======== Records provided

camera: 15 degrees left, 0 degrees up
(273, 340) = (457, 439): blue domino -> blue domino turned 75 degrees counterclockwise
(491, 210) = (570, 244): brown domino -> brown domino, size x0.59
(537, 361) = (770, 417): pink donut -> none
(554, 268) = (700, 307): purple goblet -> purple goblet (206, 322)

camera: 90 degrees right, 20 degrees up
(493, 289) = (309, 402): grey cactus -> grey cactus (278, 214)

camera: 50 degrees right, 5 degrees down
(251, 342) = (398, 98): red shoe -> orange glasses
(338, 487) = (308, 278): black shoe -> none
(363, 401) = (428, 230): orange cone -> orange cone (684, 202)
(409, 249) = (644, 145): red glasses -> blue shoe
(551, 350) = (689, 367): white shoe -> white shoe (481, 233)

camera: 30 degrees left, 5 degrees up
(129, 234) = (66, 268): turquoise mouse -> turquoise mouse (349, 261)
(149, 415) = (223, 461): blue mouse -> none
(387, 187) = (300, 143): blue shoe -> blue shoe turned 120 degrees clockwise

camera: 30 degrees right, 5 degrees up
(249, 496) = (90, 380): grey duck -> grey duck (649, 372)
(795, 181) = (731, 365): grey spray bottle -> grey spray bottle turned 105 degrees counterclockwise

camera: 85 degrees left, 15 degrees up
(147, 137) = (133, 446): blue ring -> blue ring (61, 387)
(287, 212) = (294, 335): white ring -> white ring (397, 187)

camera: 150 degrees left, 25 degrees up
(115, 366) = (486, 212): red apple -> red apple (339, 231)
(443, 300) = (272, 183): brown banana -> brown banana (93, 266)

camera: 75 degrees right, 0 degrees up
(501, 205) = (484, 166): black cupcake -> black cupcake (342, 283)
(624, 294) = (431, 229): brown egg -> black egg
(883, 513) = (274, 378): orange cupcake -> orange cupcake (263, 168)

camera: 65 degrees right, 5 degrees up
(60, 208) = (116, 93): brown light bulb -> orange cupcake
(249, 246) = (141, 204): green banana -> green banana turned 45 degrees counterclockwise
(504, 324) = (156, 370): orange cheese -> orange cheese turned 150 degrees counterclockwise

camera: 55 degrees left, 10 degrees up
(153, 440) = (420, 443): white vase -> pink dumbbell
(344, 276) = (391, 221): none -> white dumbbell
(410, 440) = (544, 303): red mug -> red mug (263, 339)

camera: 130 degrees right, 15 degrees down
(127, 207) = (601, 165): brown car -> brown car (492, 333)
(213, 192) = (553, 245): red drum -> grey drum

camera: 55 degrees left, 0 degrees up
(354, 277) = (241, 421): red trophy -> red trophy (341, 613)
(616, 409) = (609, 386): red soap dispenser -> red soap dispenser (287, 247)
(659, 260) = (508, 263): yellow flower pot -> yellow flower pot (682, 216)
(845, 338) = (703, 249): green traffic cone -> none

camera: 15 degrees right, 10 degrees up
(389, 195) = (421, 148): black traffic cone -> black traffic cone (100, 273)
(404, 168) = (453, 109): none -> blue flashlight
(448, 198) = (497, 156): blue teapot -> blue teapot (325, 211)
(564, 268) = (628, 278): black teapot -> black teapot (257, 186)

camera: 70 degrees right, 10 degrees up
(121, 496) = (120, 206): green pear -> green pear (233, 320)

================

* Try it
Using the listing above, transcribe every entry exactly.

* Solution for this exercise
camera: 15 degrees left, 0 degrees up
(273, 340) = (457, 439): blue domino -> blue domino turned 75 degrees counterclockwise
(491, 210) = (570, 244): brown domino -> brown domino, size x0.59
(537, 361) = (770, 417): pink donut -> none
(554, 268) = (700, 307): purple goblet -> purple goblet (206, 322)

camera: 90 degrees right, 20 degrees up
(493, 289) = (309, 402): grey cactus -> grey cactus (278, 214)

camera: 50 degrees right, 5 degrees down
(251, 342) = (398, 98): red shoe -> orange glasses
(338, 487) = (308, 278): black shoe -> none
(363, 401) = (428, 230): orange cone -> orange cone (684, 202)
(409, 249) = (644, 145): red glasses -> blue shoe
(551, 350) = (689, 367): white shoe -> white shoe (481, 233)

camera: 30 degrees left, 5 degrees up
(129, 234) = (66, 268): turquoise mouse -> turquoise mouse (349, 261)
(149, 415) = (223, 461): blue mouse -> none
(387, 187) = (300, 143): blue shoe -> blue shoe turned 120 degrees clockwise

camera: 30 degrees right, 5 degrees up
(249, 496) = (90, 380): grey duck -> grey duck (649, 372)
(795, 181) = (731, 365): grey spray bottle -> grey spray bottle turned 105 degrees counterclockwise

camera: 85 degrees left, 15 degrees up
(147, 137) = (133, 446): blue ring -> blue ring (61, 387)
(287, 212) = (294, 335): white ring -> white ring (397, 187)

camera: 150 degrees left, 25 degrees up
(115, 366) = (486, 212): red apple -> red apple (339, 231)
(443, 300) = (272, 183): brown banana -> brown banana (93, 266)

camera: 75 degrees right, 0 degrees up
(501, 205) = (484, 166): black cupcake -> black cupcake (342, 283)
(624, 294) = (431, 229): brown egg -> black egg
(883, 513) = (274, 378): orange cupcake -> orange cupcake (263, 168)

camera: 65 degrees right, 5 degrees up
(60, 208) = (116, 93): brown light bulb -> orange cupcake
(249, 246) = (141, 204): green banana -> green banana turned 45 degrees counterclockwise
(504, 324) = (156, 370): orange cheese -> orange cheese turned 150 degrees counterclockwise

camera: 55 degrees left, 10 degrees up
(153, 440) = (420, 443): white vase -> pink dumbbell
(344, 276) = (391, 221): none -> white dumbbell
(410, 440) = (544, 303): red mug -> red mug (263, 339)

camera: 130 degrees right, 15 degrees down
(127, 207) = (601, 165): brown car -> brown car (492, 333)
(213, 192) = (553, 245): red drum -> grey drum

camera: 55 degrees left, 0 degrees up
(354, 277) = (241, 421): red trophy -> red trophy (341, 613)
(616, 409) = (609, 386): red soap dispenser -> red soap dispenser (287, 247)
(659, 260) = (508, 263): yellow flower pot -> yellow flower pot (682, 216)
(845, 338) = (703, 249): green traffic cone -> none

camera: 15 degrees right, 10 degrees up
(389, 195) = (421, 148): black traffic cone -> black traffic cone (100, 273)
(404, 168) = (453, 109): none -> blue flashlight
(448, 198) = (497, 156): blue teapot -> blue teapot (325, 211)
(564, 268) = (628, 278): black teapot -> black teapot (257, 186)

camera: 70 degrees right, 10 degrees up
(121, 496) = (120, 206): green pear -> green pear (233, 320)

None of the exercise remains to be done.